Transcribe the rows below without alteration, starting at the line containing "needs (143, 1104)" and ending at the line containing "(709, 130).", with both of those lines included.

--- begin ---

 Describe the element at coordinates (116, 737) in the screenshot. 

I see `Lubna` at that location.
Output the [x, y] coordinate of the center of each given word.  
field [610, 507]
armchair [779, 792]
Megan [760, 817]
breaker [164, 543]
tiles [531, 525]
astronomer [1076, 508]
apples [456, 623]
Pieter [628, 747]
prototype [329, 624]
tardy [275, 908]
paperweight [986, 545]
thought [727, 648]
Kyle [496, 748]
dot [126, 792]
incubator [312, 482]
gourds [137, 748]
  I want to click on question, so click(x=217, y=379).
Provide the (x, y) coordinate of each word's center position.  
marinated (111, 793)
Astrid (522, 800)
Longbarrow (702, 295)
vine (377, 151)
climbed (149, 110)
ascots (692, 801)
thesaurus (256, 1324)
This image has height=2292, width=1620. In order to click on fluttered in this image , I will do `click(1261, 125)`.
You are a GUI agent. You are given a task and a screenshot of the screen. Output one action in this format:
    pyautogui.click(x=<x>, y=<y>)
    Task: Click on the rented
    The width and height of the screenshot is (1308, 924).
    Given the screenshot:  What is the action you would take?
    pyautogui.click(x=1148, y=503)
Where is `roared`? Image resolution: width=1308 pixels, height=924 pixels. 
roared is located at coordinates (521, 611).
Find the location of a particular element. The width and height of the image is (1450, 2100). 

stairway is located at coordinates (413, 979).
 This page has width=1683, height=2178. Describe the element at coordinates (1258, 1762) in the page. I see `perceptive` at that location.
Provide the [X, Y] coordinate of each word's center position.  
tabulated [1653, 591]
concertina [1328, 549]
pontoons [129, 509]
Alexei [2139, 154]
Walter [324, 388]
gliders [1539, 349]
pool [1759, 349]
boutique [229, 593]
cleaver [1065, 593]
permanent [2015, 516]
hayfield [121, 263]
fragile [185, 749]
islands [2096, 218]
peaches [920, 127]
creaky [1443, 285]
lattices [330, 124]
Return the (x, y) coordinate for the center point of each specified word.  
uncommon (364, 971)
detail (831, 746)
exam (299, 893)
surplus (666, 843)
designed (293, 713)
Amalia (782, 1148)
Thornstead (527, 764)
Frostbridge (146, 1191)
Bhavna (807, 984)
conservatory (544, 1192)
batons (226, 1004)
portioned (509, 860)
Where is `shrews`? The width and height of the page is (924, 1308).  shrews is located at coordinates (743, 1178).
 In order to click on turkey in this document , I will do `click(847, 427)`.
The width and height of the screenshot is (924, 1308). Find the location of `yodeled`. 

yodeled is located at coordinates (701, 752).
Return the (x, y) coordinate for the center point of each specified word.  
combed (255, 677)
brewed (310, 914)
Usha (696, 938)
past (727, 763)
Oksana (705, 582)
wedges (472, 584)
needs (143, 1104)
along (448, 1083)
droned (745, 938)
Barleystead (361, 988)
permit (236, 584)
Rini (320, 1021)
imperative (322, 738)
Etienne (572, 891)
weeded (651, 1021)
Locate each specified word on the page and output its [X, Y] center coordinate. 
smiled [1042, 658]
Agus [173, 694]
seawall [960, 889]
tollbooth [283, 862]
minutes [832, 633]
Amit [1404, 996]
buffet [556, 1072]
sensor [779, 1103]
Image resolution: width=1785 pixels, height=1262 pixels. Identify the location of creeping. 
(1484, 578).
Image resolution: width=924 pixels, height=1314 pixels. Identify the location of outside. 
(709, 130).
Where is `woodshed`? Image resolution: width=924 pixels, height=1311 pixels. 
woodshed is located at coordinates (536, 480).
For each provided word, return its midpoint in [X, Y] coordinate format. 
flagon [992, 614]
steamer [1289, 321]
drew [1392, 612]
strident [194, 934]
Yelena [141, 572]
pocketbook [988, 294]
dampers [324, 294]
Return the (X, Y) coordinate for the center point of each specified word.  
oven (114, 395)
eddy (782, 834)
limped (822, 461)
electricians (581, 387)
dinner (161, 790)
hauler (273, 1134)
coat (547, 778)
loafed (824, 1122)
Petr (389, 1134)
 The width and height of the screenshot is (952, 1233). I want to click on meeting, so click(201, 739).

--- end ---

OUTPUT FOR THIS EXERCISE:
needs (143, 1104)
along (448, 1083)
droned (745, 938)
Barleystead (361, 988)
permit (236, 584)
Rini (320, 1021)
imperative (322, 738)
Etienne (572, 891)
weeded (651, 1021)
Locate each specified word on the page and output its [X, Y] center coordinate. 
smiled [1042, 658]
Agus [173, 694]
seawall [960, 889]
tollbooth [283, 862]
minutes [832, 633]
Amit [1404, 996]
buffet [556, 1072]
sensor [779, 1103]
Image resolution: width=1785 pixels, height=1262 pixels. Identify the location of creeping. 
(1484, 578).
Image resolution: width=924 pixels, height=1314 pixels. Identify the location of outside. 
(709, 130).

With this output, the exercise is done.